_What the task asks_
Look through the data below and, wherever a line carries the word "brick", please copy that line.

----- Data under study -----

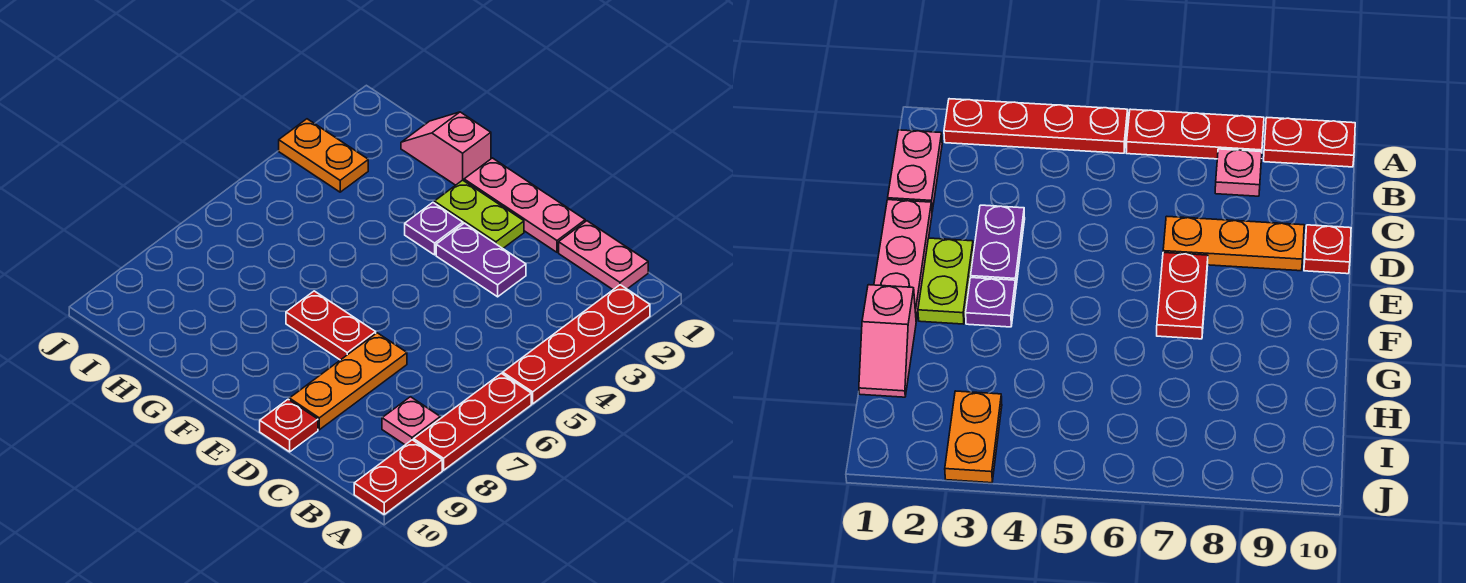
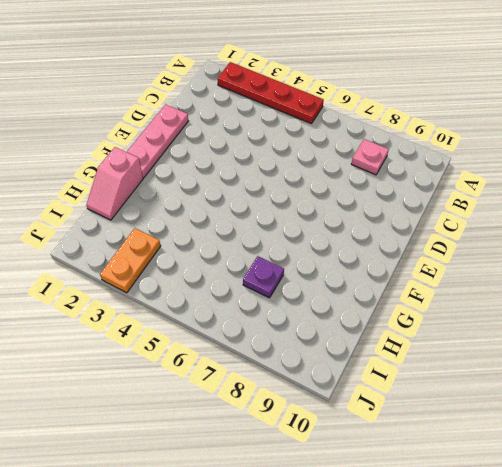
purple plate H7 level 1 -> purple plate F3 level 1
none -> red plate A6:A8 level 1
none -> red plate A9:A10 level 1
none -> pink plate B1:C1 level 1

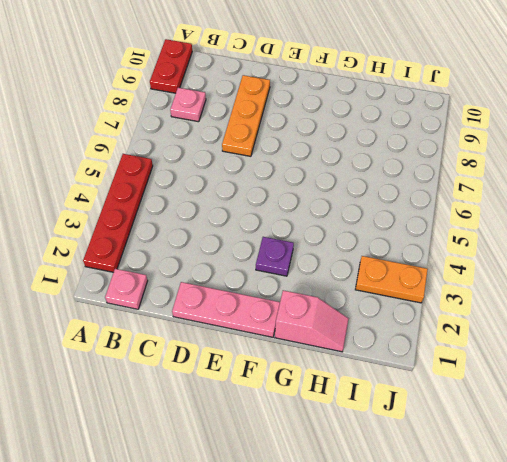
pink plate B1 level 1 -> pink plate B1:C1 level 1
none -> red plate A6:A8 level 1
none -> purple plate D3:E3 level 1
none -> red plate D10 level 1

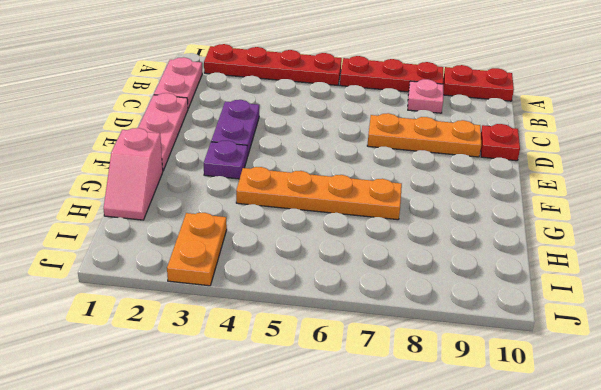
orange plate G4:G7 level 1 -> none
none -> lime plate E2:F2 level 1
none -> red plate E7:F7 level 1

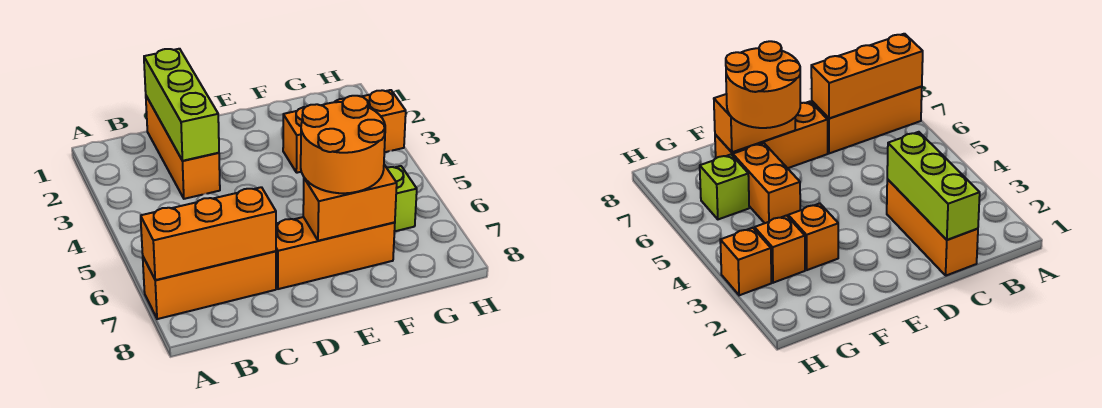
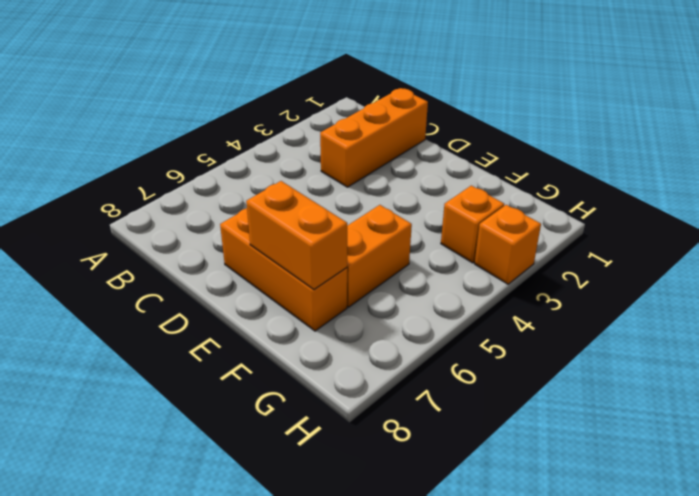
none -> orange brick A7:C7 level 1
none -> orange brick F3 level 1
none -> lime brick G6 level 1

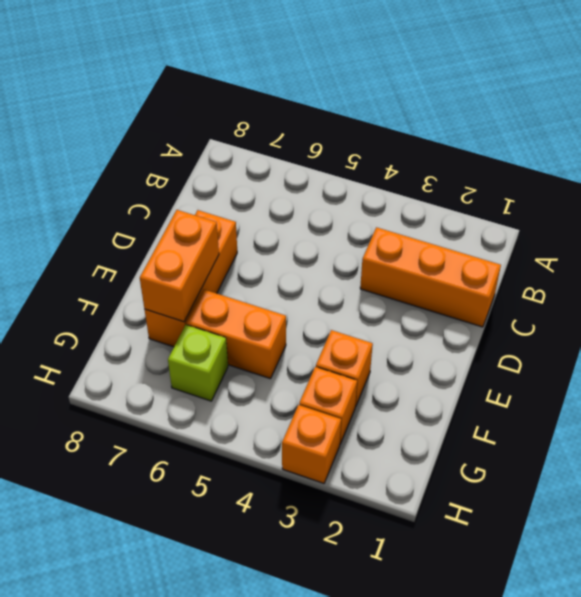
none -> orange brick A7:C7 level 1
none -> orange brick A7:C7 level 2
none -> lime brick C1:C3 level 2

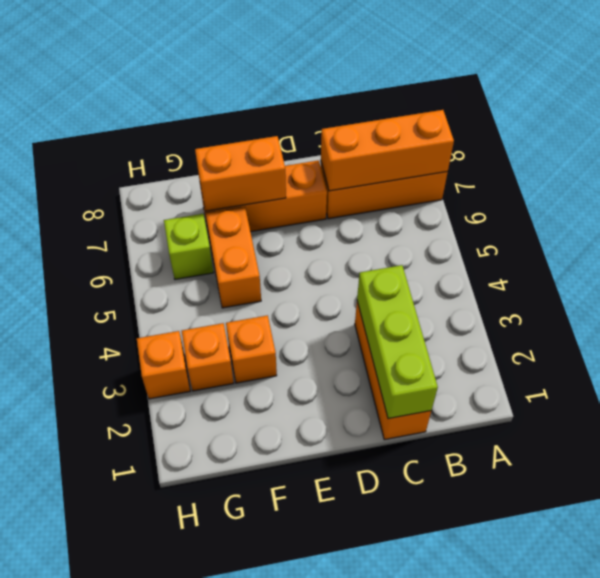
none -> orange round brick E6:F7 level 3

-----

_Response to the task_
none -> orange brick A7:C7 level 1
none -> orange brick F3 level 1
none -> lime brick G6 level 1
none -> orange brick A7:C7 level 1
none -> orange brick A7:C7 level 2
none -> lime brick C1:C3 level 2
none -> orange round brick E6:F7 level 3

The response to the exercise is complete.